## The problem
From the records below, transcribe exactly the lines that begin at the line with "after: carrot (white) (2nd from left)" and end at the line with "before: spinning top (pink) (1st from left)", both included.

## Object tracking records
════════════════════

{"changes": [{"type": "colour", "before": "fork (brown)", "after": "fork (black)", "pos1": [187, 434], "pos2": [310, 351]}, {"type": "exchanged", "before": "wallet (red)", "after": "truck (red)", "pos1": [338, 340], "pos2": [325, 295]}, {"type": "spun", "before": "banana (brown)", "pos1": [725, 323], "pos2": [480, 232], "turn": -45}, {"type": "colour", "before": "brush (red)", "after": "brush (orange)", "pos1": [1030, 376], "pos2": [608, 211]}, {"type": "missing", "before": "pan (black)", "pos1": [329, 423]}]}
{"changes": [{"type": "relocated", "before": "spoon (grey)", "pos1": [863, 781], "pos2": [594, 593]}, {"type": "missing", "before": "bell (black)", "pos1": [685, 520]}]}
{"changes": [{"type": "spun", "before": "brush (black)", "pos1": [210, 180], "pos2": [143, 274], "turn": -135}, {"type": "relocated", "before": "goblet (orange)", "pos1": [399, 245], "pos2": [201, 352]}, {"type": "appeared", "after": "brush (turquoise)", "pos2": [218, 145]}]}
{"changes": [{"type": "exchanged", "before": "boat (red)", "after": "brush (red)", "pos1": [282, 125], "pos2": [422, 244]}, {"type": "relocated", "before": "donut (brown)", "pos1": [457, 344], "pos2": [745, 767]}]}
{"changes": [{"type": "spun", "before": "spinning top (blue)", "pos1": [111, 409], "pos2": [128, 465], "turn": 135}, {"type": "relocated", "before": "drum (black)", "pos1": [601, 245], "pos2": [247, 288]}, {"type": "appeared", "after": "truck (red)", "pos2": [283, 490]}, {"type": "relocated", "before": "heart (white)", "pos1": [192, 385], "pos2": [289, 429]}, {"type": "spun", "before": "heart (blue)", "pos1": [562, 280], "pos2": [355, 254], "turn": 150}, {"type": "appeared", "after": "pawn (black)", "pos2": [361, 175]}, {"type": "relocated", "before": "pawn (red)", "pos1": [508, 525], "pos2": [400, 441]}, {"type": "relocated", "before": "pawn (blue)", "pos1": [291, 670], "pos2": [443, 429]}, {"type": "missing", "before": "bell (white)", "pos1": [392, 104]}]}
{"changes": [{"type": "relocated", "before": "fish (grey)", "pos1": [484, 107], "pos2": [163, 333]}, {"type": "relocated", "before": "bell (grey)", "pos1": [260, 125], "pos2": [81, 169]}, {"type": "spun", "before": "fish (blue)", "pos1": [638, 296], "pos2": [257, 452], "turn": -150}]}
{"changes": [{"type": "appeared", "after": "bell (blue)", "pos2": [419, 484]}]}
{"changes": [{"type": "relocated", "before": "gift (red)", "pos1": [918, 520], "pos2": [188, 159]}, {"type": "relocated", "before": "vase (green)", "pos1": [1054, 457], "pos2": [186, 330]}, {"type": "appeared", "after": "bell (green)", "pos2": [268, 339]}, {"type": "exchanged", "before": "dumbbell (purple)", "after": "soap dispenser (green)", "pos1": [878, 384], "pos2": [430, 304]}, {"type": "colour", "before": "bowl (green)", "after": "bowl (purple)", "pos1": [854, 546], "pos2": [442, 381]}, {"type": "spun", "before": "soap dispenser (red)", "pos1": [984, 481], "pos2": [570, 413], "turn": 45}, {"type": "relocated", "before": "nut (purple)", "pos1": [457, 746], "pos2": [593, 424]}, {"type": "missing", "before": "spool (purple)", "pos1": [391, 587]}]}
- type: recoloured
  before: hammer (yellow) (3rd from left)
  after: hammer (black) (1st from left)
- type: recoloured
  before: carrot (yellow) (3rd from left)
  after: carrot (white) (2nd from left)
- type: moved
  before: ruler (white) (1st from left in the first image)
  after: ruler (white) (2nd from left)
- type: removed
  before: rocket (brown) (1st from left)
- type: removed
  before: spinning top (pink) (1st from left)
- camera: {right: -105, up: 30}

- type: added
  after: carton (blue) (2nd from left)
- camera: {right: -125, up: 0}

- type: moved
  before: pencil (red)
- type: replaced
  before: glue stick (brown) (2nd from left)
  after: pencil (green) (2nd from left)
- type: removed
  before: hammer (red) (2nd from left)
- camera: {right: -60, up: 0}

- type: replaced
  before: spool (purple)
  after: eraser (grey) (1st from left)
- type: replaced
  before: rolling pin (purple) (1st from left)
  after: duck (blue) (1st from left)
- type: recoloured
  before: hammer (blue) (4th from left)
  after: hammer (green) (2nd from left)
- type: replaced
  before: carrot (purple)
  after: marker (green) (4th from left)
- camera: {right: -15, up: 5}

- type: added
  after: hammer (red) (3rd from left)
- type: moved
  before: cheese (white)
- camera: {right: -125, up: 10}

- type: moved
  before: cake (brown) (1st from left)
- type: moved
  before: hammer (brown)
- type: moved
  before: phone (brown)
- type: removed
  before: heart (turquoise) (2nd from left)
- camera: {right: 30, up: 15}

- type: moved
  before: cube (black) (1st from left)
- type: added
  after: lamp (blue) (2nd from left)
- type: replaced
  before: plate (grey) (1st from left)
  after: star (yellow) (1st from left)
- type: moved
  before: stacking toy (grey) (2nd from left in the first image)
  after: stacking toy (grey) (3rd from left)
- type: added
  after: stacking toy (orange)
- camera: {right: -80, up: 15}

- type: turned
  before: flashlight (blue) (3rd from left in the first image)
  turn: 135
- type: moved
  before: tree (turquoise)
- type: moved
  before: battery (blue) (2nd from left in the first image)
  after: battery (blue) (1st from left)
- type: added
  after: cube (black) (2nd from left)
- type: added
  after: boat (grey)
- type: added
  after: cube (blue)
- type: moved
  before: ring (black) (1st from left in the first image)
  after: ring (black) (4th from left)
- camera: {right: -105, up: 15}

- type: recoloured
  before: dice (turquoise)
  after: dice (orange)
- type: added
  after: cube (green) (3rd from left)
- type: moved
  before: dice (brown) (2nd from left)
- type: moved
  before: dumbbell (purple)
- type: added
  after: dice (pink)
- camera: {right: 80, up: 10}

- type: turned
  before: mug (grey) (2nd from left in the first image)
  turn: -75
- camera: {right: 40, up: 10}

════════════════════

## Task answer
  after: carrot (white) (2nd from left)
- type: moved
  before: ruler (white) (1st from left in the first image)
  after: ruler (white) (2nd from left)
- type: removed
  before: rocket (brown) (1st from left)
- type: removed
  before: spinning top (pink) (1st from left)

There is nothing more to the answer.